*The task*. Could you report every line from the entries that includes the word "none"?

Records for processing Block Start

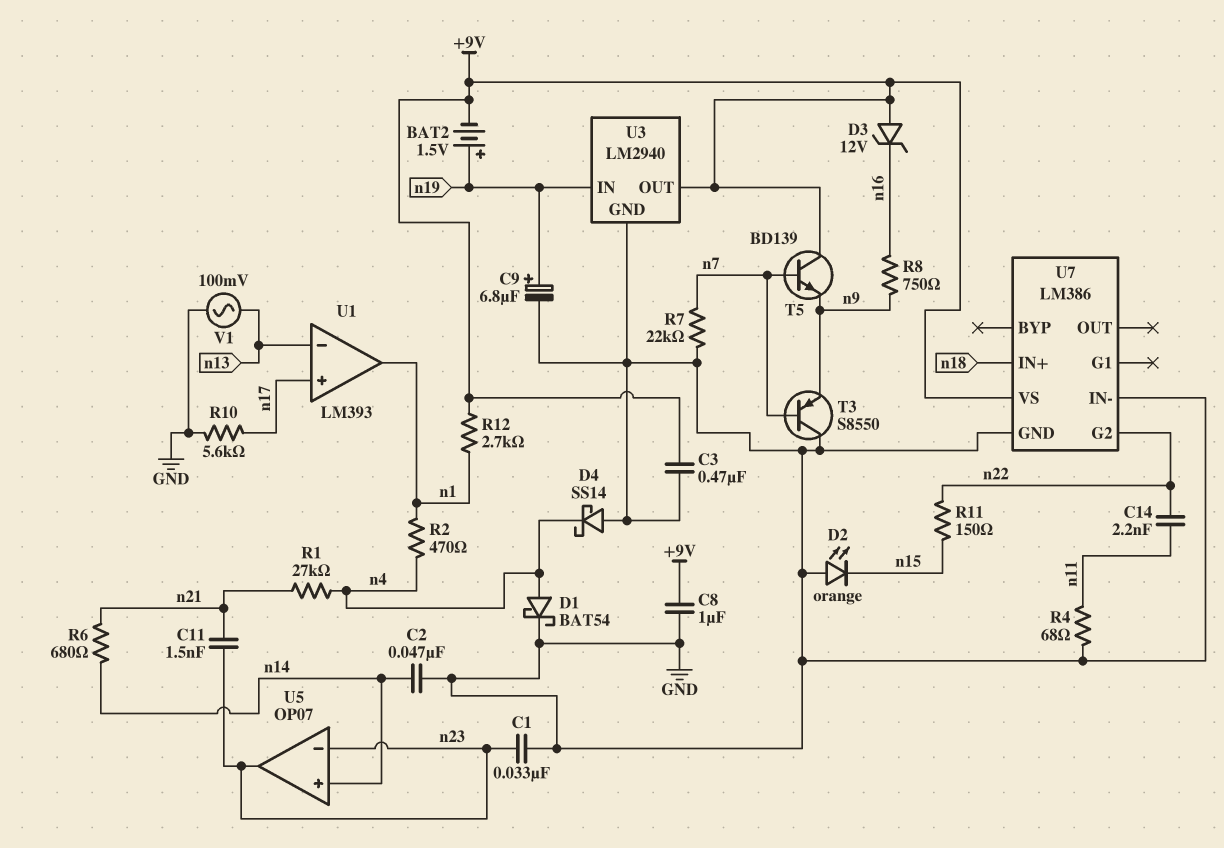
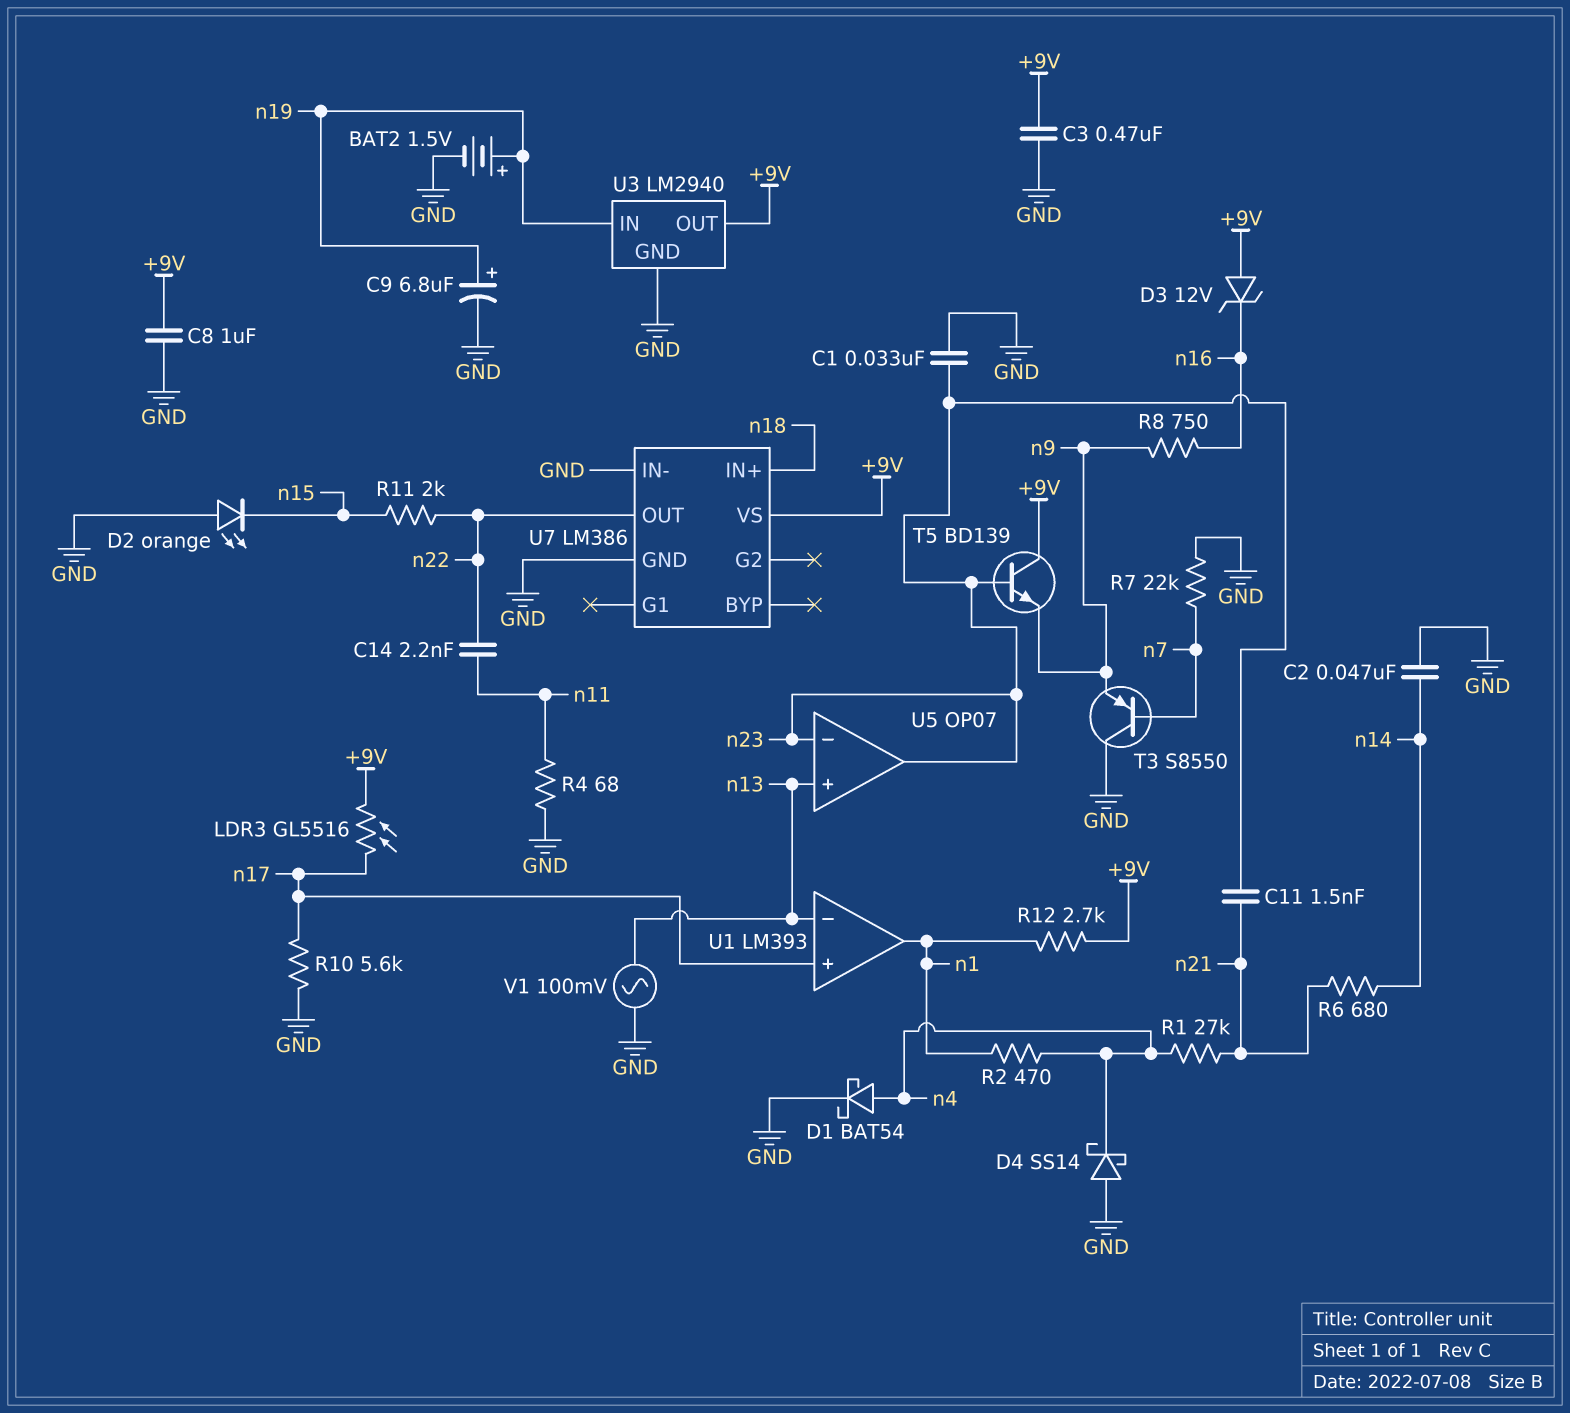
BAT2: 1.5V (plus n19, minus +9V) -> 1.5V (plus n19, minus GND)
LDR3: none -> GL5516 (+9V, n17)
R11: 150 (n15, n22) -> 2k (n15, n22)
T5: NPN BD139 (B n7, C +9V, E n9) -> NPN BD139 (B n23, C +9V, E n9)
U5 pin in+: n14 -> n13
U7 pin G2: n22 -> none
U7 pin OUT: none -> n22

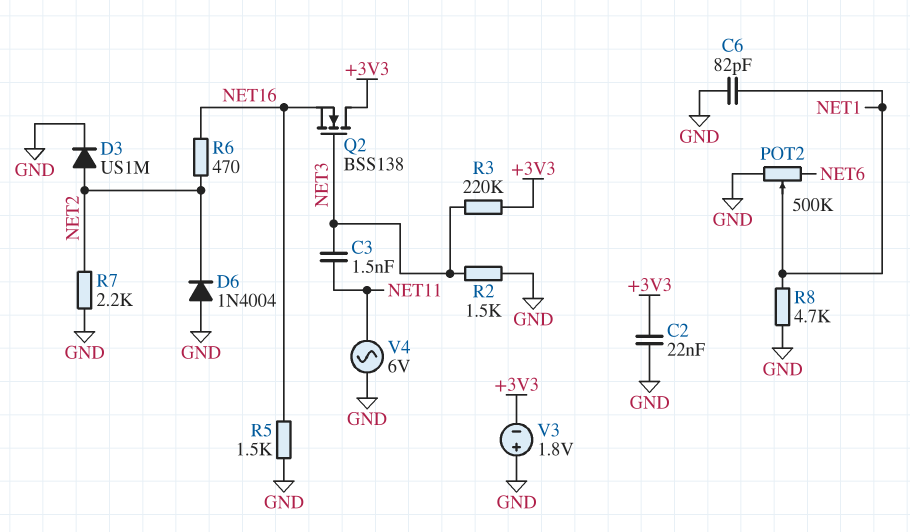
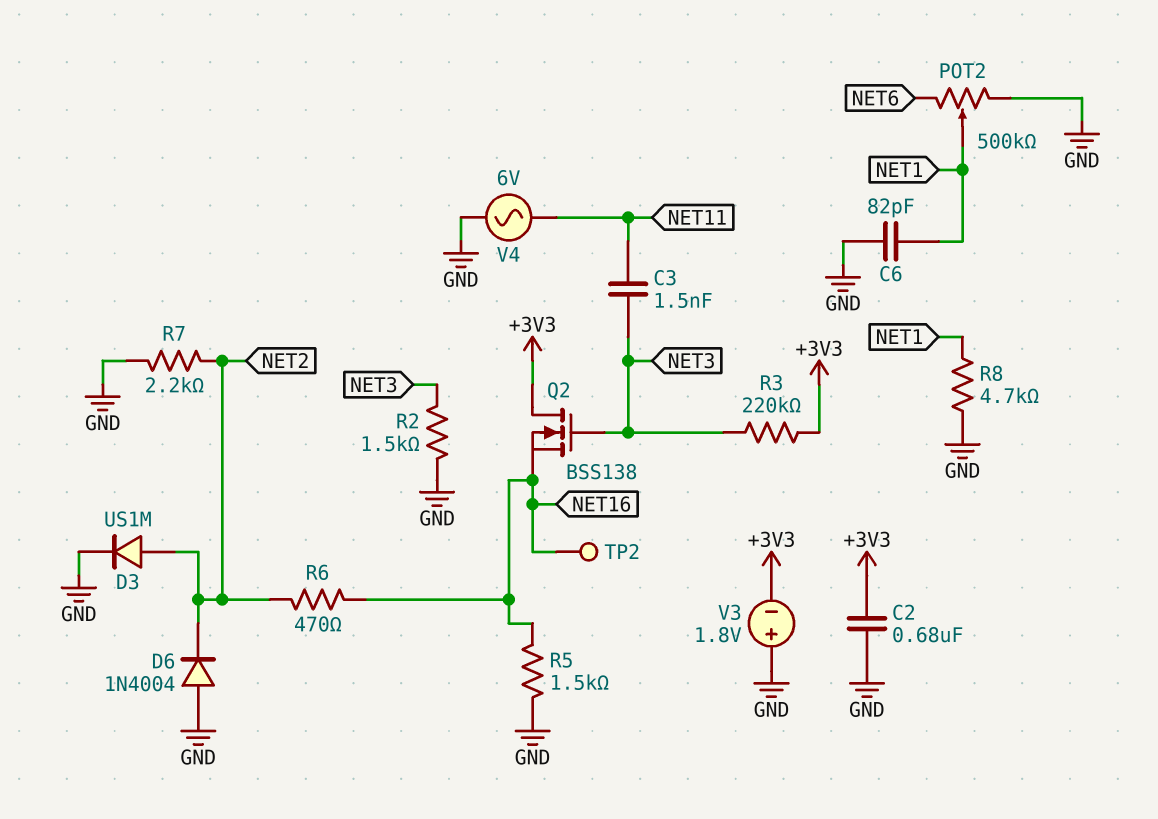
C2: 22nF (+3V3, GND) -> 680nF (+3V3, GND)
TP2: none -> test point (NET16)

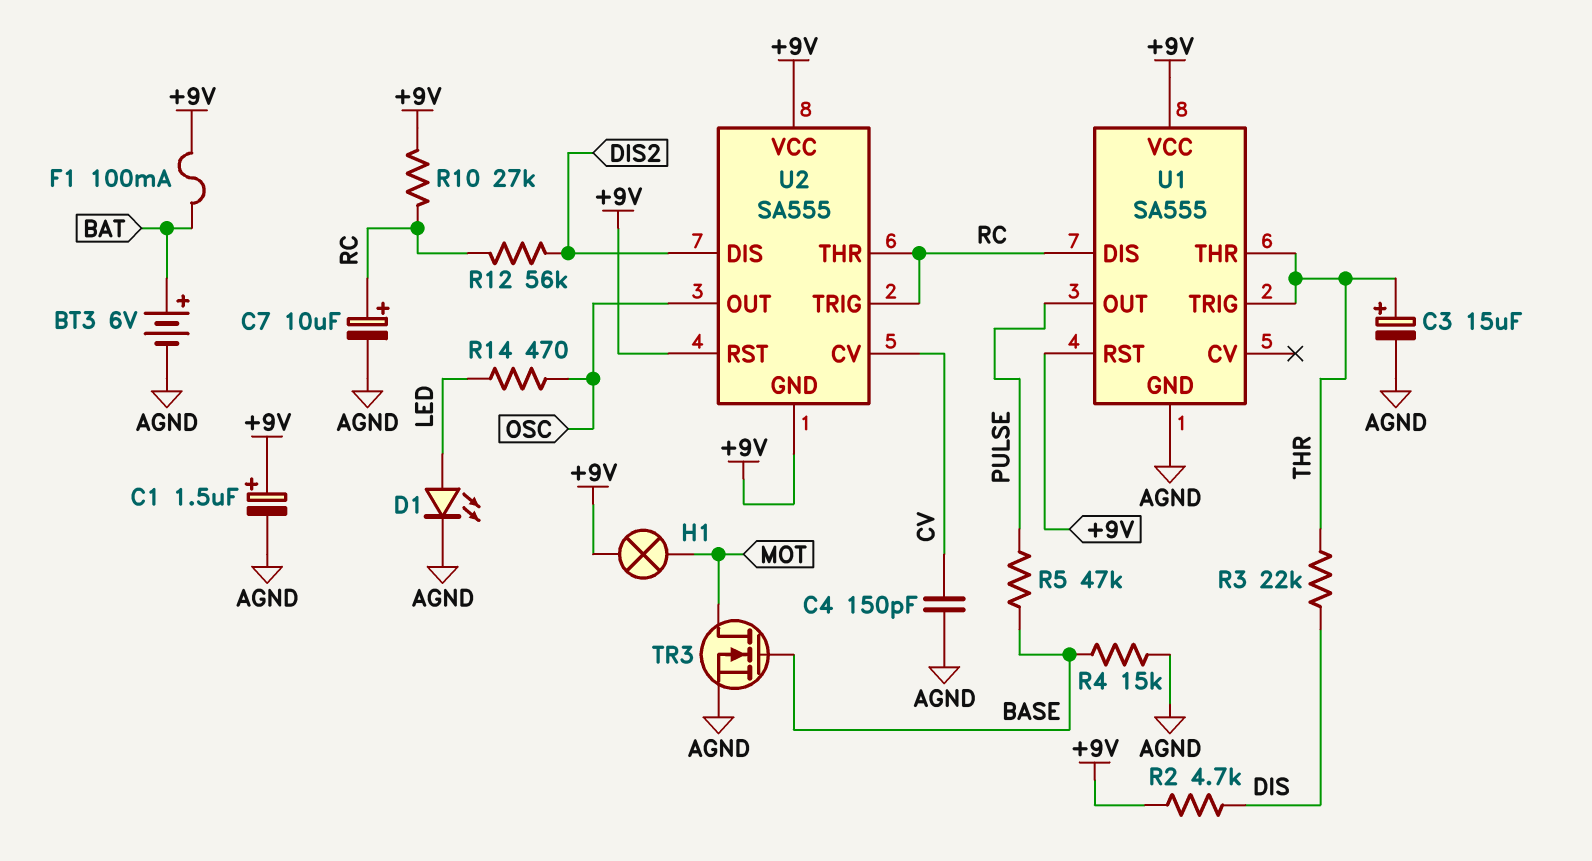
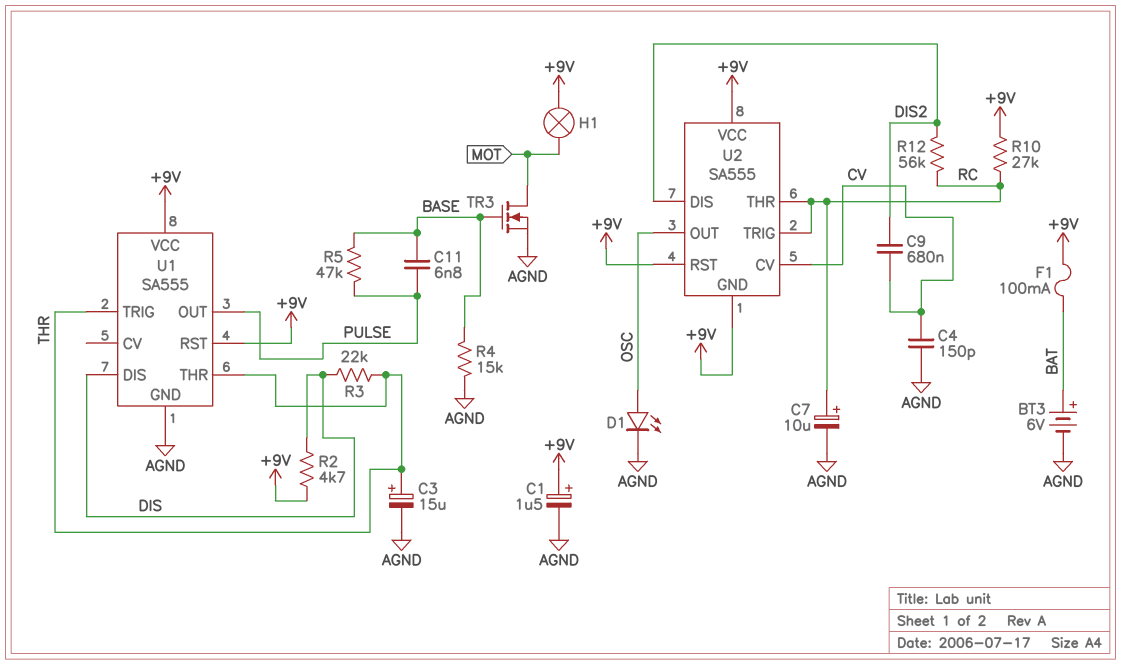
C9: none -> 680nF (CV, DIS2)
C11: none -> 6.8nF (BASE, PULSE)
D1: LED (A LED, K AGND) -> LED (A OSC, K AGND)
R14: 470 (LED, OSC) -> none
U1 pin DIS: RC -> DIS

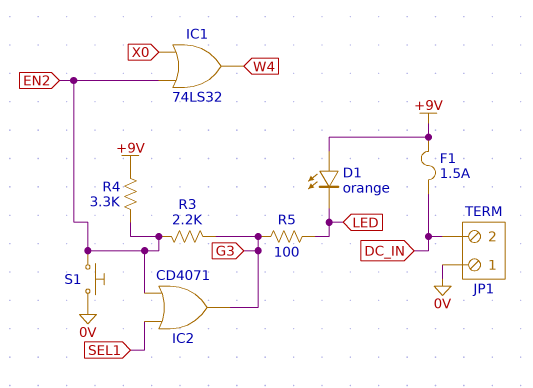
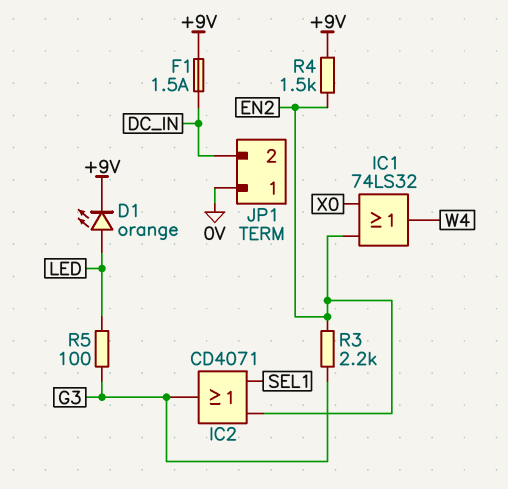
D1: LED orange (A +9V, K LED) -> LED orange (A LED, K +9V)
R4: 3.3k (+9V, EN2) -> 1.5k (+9V, EN2)
S1: button (0V, EN2) -> none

Records for processing Block End

*Completed task*.
LDR3: none -> GL5516 (+9V, n17)
U7 pin G2: n22 -> none
U7 pin OUT: none -> n22
TP2: none -> test point (NET16)
C9: none -> 680nF (CV, DIS2)
C11: none -> 6.8nF (BASE, PULSE)
R14: 470 (LED, OSC) -> none
S1: button (0V, EN2) -> none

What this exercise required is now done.